Task details
From the listing below, copy every line with the word "orange".
(Beginning of Raw data)
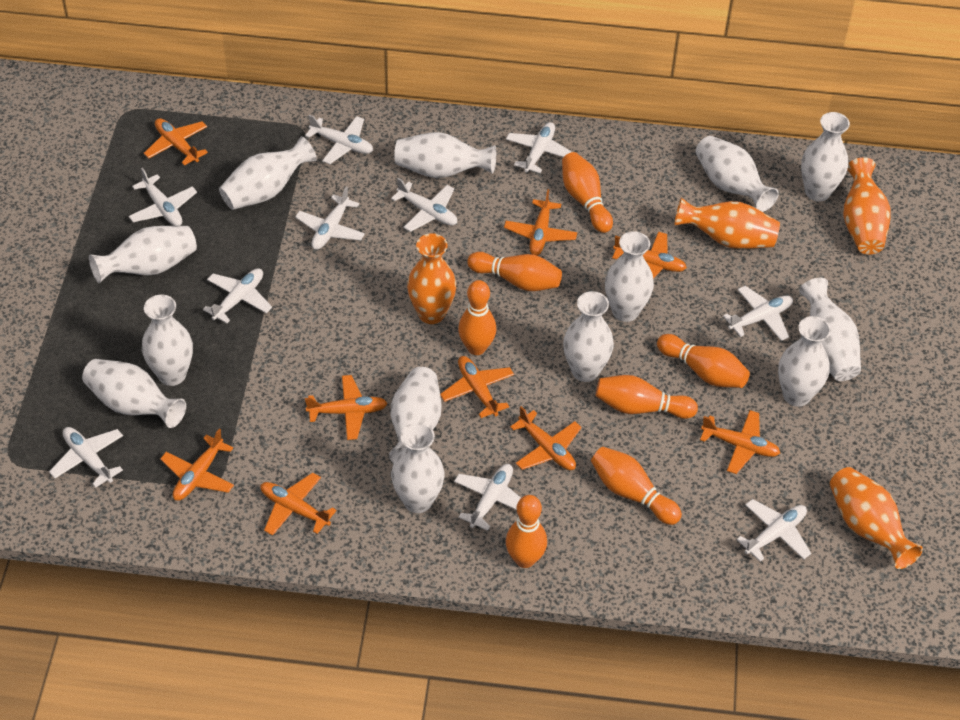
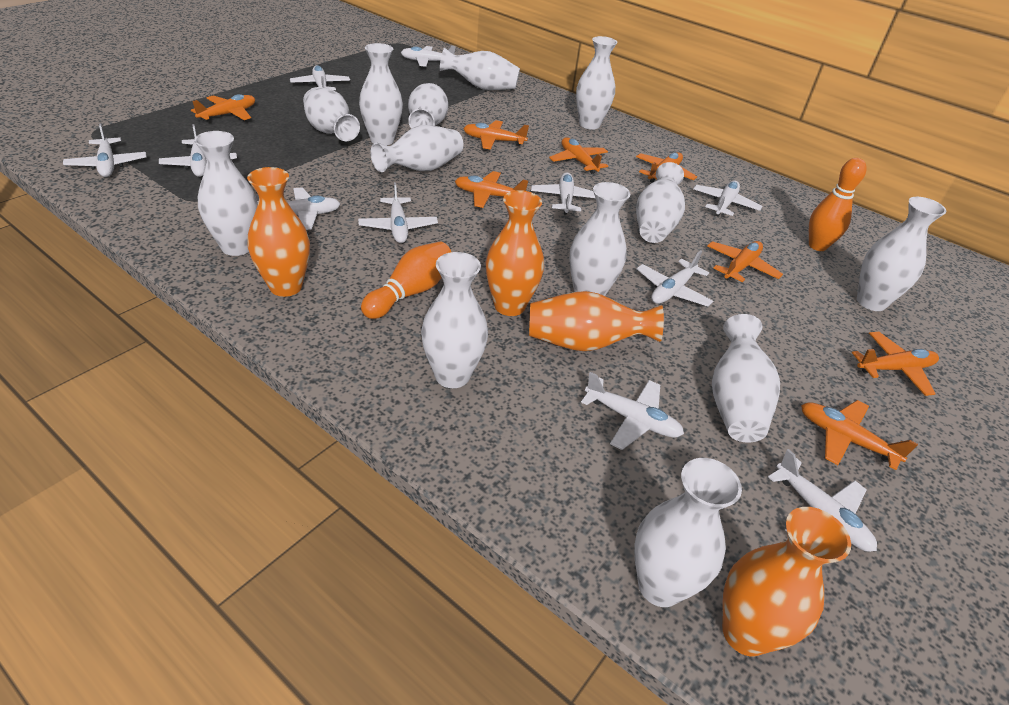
orange bowling pin: 7 -> 2
orange plane: 9 -> 8
white plane: 10 -> 11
(End of Raw data)
Response to this task
orange bowling pin: 7 -> 2
orange plane: 9 -> 8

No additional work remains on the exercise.